_What you need to do_: If a line includes "semicircle", copy it out of the entries.

_Dataset excerpts_:
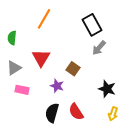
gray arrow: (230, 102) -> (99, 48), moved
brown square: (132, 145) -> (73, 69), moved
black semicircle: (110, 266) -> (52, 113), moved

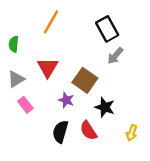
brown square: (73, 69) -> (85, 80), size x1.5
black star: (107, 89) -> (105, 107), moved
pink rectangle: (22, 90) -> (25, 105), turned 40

==

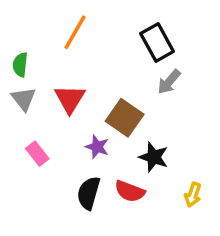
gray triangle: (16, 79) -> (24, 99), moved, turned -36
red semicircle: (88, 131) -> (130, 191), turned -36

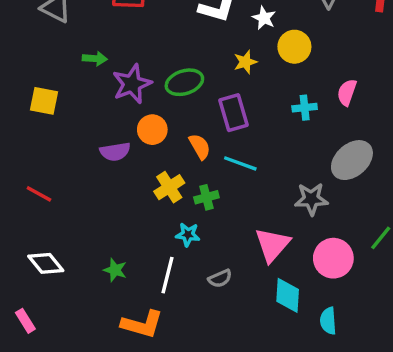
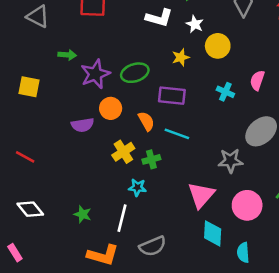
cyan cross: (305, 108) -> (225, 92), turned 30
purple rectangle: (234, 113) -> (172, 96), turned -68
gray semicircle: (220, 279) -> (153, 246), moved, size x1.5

---

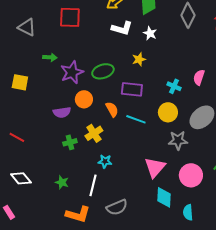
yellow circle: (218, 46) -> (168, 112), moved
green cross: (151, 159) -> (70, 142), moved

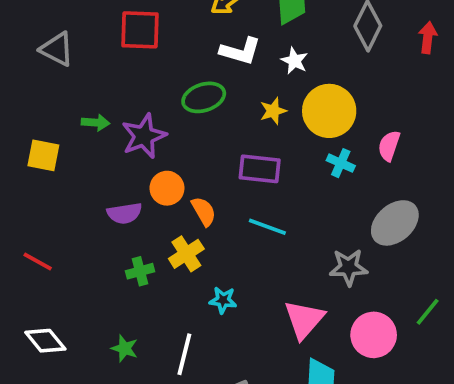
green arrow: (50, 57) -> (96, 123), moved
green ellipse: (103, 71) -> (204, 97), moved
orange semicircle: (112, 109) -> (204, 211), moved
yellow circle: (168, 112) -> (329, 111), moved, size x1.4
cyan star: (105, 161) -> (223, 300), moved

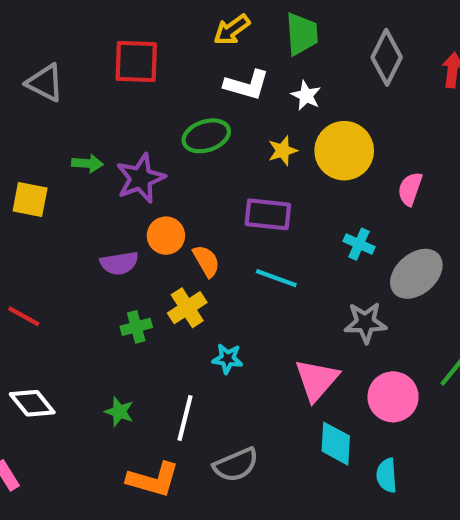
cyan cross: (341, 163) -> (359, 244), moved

_Output of the exercise_:
black semicircle: (110, 266) -> (52, 113), moved
red semicircle: (88, 131) -> (130, 191), turned -36
gray semicircle: (220, 279) -> (153, 246), moved, size x1.5
orange semicircle: (112, 109) -> (204, 211), moved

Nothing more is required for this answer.